**Work instruction:**
Once the pictures are set aside, repeat all of the data below exactly.

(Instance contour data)

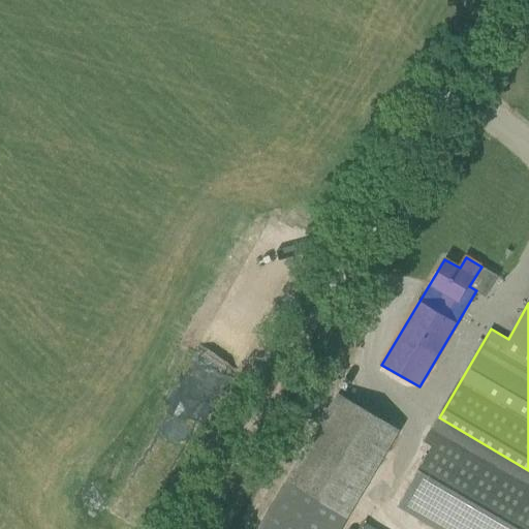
[(340,528),(400,430),(339,394),(258,528),(340,528)]
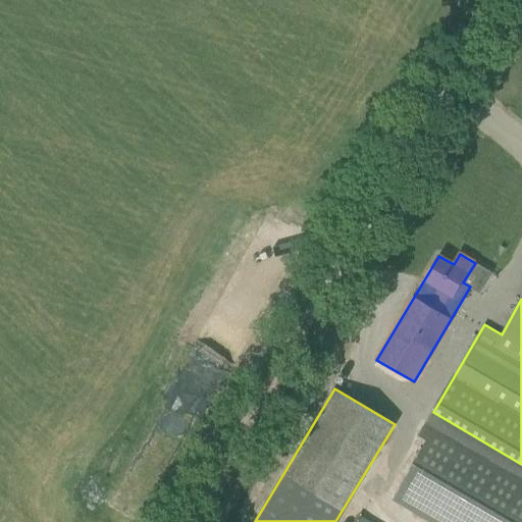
[(428,440),(394,499),(433,521),(521,521),(521,464),(433,412),(420,435),(428,440)]
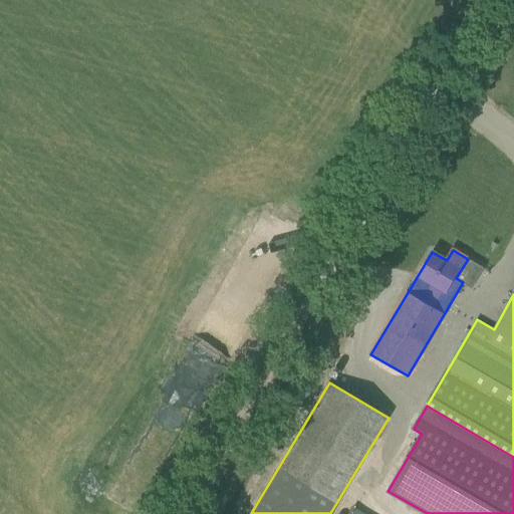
[(360,513),(352,509),(349,513),(400,513),(382,503),(375,513),(360,513)]
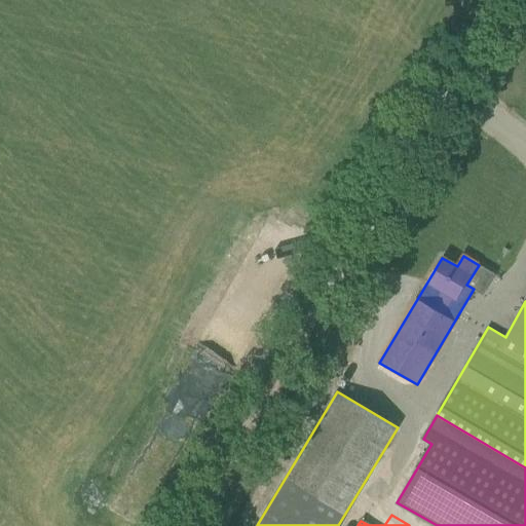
All buildings are outlined.
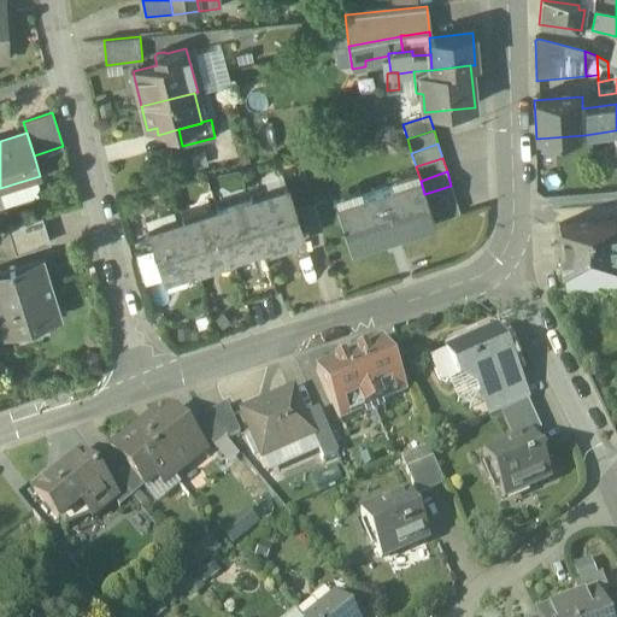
[(419,177),(336,204),(352,250),(386,239),(387,242),(400,239),(399,235),(434,223),(434,222),(429,207),(424,194),(421,181),(419,177)]
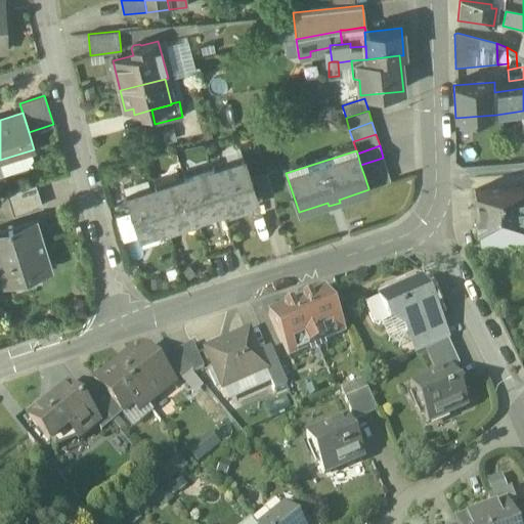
[(383,158),(360,165),(364,176),(387,169),(383,158)]
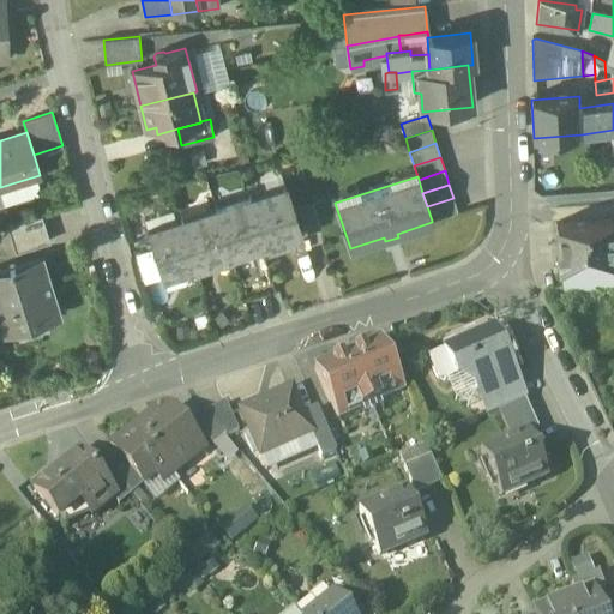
[(286,191),(252,202),(265,245),(300,234),(286,191)]
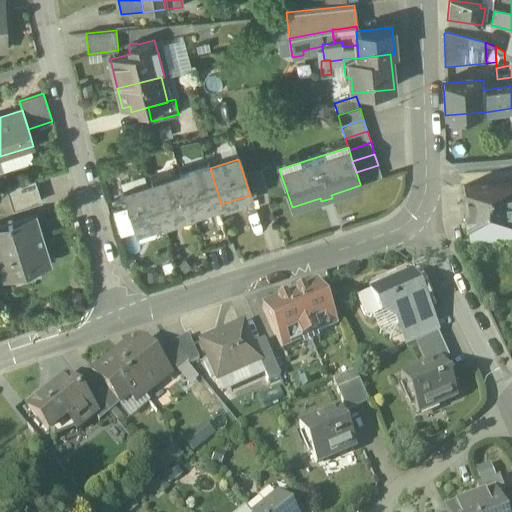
[(378,165),(356,172),(360,184),(381,176),(378,165)]
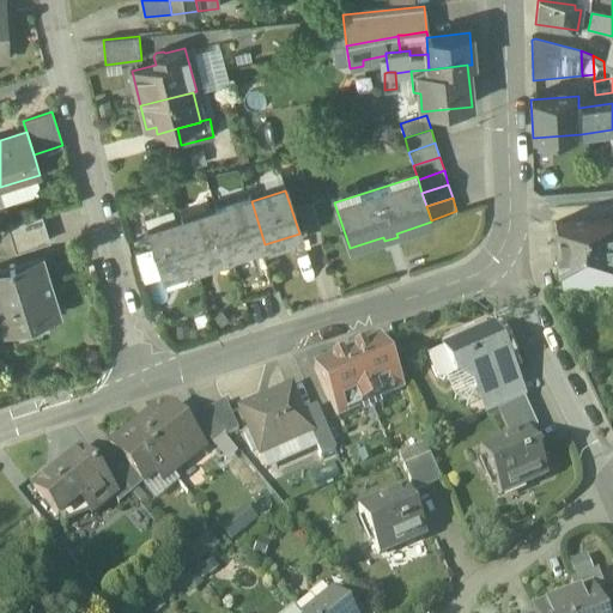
[(252,201),(217,212),(231,255),(265,244),(252,201)]
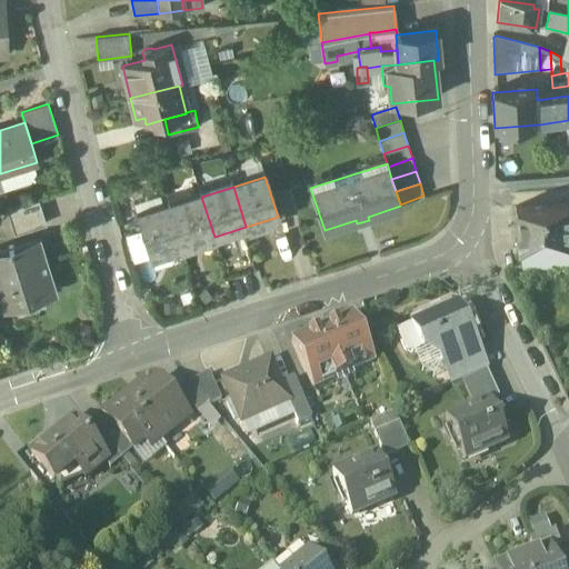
[(289,187),(277,191),(285,215),(297,211),(289,187)]
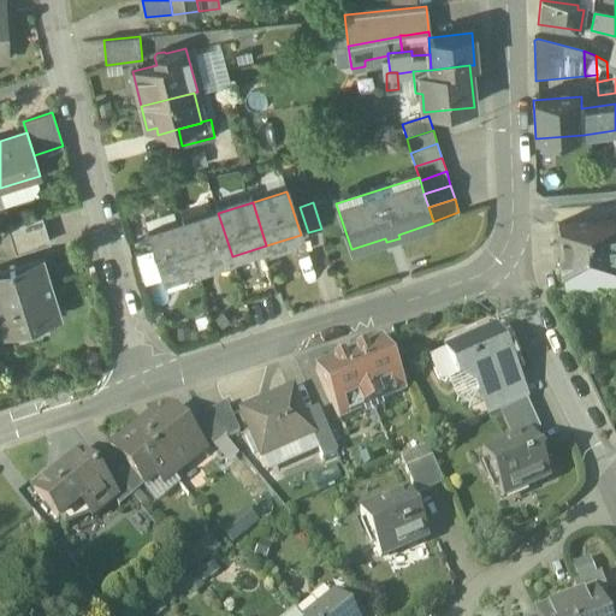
[(218,213),(184,224),(197,267),(232,256),(218,213)]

**Problem solution:**
[(340,528),(400,430),(339,394),(258,528),(340,528)]
[(428,440),(394,499),(433,521),(521,521),(521,464),(433,412),(420,435),(428,440)]
[(360,513),(352,509),(349,513),(400,513),(382,503),(375,513),(360,513)]
All buildings are outlined.
[(419,177),(336,204),(352,250),(386,239),(387,242),(400,239),(399,235),(434,223),(434,222),(429,207),(424,194),(421,181),(419,177)]
[(383,158),(360,165),(364,176),(387,169),(383,158)]
[(286,191),(252,202),(265,245),(300,234),(286,191)]
[(378,165),(356,172),(360,184),(381,176),(378,165)]
[(252,201),(217,212),(231,255),(265,244),(252,201)]
[(289,187),(277,191),(285,215),(297,211),(289,187)]
[(218,213),(184,224),(197,267),(232,256),(218,213)]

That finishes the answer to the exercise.